====== Data for this task

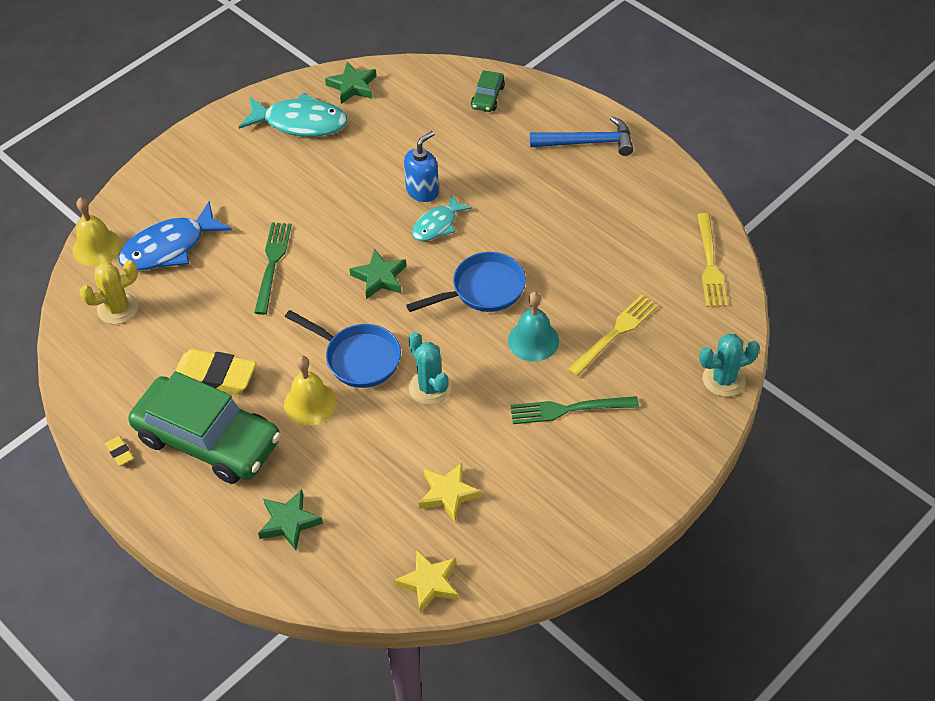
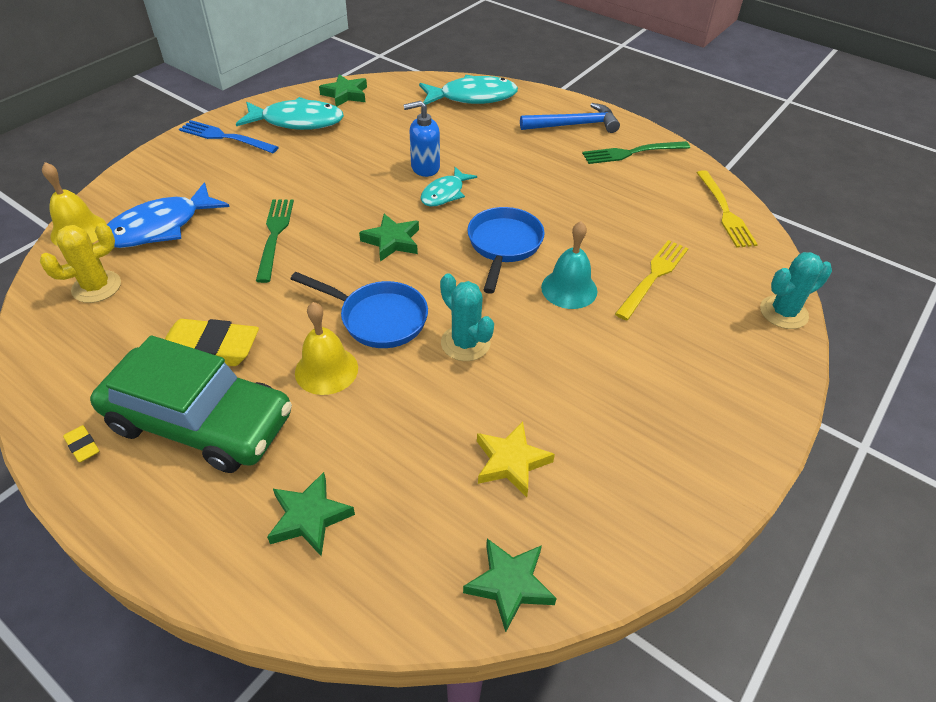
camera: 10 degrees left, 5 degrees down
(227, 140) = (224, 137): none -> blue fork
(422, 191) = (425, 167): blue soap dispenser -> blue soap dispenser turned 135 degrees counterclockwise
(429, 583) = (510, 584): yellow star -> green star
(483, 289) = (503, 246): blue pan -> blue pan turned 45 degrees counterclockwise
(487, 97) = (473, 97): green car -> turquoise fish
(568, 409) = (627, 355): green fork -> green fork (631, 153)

============

**Your goal**
What is needed is an exact copy of the lines from the one containing "(422, 191) = (425, 167): blue" through the last line of the records above, both included.

**Exercise answer**
(422, 191) = (425, 167): blue soap dispenser -> blue soap dispenser turned 135 degrees counterclockwise
(429, 583) = (510, 584): yellow star -> green star
(483, 289) = (503, 246): blue pan -> blue pan turned 45 degrees counterclockwise
(487, 97) = (473, 97): green car -> turquoise fish
(568, 409) = (627, 355): green fork -> green fork (631, 153)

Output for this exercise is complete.